Your task is to output the data exactly as it stands.

**Supplied data**
━━━━━━
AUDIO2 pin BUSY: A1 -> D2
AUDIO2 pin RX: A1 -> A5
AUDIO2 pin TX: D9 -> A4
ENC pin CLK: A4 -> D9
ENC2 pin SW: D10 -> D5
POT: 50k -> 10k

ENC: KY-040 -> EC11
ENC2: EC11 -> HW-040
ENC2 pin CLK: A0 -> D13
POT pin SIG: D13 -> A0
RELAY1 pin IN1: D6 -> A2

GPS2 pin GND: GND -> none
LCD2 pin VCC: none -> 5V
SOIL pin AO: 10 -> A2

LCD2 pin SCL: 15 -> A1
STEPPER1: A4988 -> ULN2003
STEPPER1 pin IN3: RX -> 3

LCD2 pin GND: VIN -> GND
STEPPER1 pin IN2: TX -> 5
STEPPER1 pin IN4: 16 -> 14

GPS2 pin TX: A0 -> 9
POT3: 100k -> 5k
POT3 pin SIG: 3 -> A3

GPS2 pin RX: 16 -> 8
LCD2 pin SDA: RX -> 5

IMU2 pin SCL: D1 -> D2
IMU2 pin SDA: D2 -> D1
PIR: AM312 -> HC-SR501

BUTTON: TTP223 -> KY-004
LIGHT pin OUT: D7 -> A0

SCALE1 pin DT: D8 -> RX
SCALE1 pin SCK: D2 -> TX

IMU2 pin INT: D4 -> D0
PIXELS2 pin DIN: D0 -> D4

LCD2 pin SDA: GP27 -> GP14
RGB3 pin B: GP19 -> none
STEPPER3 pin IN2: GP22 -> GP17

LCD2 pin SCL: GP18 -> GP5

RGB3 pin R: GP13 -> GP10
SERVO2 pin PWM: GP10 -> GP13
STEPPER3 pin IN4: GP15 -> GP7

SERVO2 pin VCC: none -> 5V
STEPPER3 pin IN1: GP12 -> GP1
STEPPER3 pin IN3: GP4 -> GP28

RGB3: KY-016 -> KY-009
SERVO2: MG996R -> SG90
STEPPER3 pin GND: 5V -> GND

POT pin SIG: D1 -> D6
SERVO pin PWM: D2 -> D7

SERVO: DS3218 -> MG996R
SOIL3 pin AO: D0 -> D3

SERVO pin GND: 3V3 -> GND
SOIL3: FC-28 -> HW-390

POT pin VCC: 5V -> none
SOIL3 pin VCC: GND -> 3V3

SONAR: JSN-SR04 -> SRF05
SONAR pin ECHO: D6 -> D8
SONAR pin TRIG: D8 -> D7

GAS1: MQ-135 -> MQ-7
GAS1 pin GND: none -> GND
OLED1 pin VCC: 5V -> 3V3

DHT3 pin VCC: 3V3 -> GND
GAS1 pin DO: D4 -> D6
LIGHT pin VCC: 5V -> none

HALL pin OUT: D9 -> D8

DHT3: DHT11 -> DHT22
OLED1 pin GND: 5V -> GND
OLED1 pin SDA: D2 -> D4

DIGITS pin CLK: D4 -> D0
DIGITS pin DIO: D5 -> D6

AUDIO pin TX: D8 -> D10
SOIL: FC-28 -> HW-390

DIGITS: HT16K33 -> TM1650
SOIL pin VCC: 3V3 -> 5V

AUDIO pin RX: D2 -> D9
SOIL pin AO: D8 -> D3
━━━━━━
**Result**
AUDIO2 pin BUSY: A1 -> D2
AUDIO2 pin RX: A1 -> A5
AUDIO2 pin TX: D9 -> A4
ENC pin CLK: A4 -> D9
ENC2 pin SW: D10 -> D5
POT: 50k -> 10k

ENC: KY-040 -> EC11
ENC2: EC11 -> HW-040
ENC2 pin CLK: A0 -> D13
POT pin SIG: D13 -> A0
RELAY1 pin IN1: D6 -> A2

GPS2 pin GND: GND -> none
LCD2 pin VCC: none -> 5V
SOIL pin AO: 10 -> A2

LCD2 pin SCL: 15 -> A1
STEPPER1: A4988 -> ULN2003
STEPPER1 pin IN3: RX -> 3

LCD2 pin GND: VIN -> GND
STEPPER1 pin IN2: TX -> 5
STEPPER1 pin IN4: 16 -> 14

GPS2 pin TX: A0 -> 9
POT3: 100k -> 5k
POT3 pin SIG: 3 -> A3

GPS2 pin RX: 16 -> 8
LCD2 pin SDA: RX -> 5

IMU2 pin SCL: D1 -> D2
IMU2 pin SDA: D2 -> D1
PIR: AM312 -> HC-SR501

BUTTON: TTP223 -> KY-004
LIGHT pin OUT: D7 -> A0

SCALE1 pin DT: D8 -> RX
SCALE1 pin SCK: D2 -> TX

IMU2 pin INT: D4 -> D0
PIXELS2 pin DIN: D0 -> D4

LCD2 pin SDA: GP27 -> GP14
RGB3 pin B: GP19 -> none
STEPPER3 pin IN2: GP22 -> GP17

LCD2 pin SCL: GP18 -> GP5

RGB3 pin R: GP13 -> GP10
SERVO2 pin PWM: GP10 -> GP13
STEPPER3 pin IN4: GP15 -> GP7

SERVO2 pin VCC: none -> 5V
STEPPER3 pin IN1: GP12 -> GP1
STEPPER3 pin IN3: GP4 -> GP28

RGB3: KY-016 -> KY-009
SERVO2: MG996R -> SG90
STEPPER3 pin GND: 5V -> GND

POT pin SIG: D1 -> D6
SERVO pin PWM: D2 -> D7

SERVO: DS3218 -> MG996R
SOIL3 pin AO: D0 -> D3

SERVO pin GND: 3V3 -> GND
SOIL3: FC-28 -> HW-390

POT pin VCC: 5V -> none
SOIL3 pin VCC: GND -> 3V3

SONAR: JSN-SR04 -> SRF05
SONAR pin ECHO: D6 -> D8
SONAR pin TRIG: D8 -> D7

GAS1: MQ-135 -> MQ-7
GAS1 pin GND: none -> GND
OLED1 pin VCC: 5V -> 3V3

DHT3 pin VCC: 3V3 -> GND
GAS1 pin DO: D4 -> D6
LIGHT pin VCC: 5V -> none

HALL pin OUT: D9 -> D8

DHT3: DHT11 -> DHT22
OLED1 pin GND: 5V -> GND
OLED1 pin SDA: D2 -> D4

DIGITS pin CLK: D4 -> D0
DIGITS pin DIO: D5 -> D6

AUDIO pin TX: D8 -> D10
SOIL: FC-28 -> HW-390

DIGITS: HT16K33 -> TM1650
SOIL pin VCC: 3V3 -> 5V

AUDIO pin RX: D2 -> D9
SOIL pin AO: D8 -> D3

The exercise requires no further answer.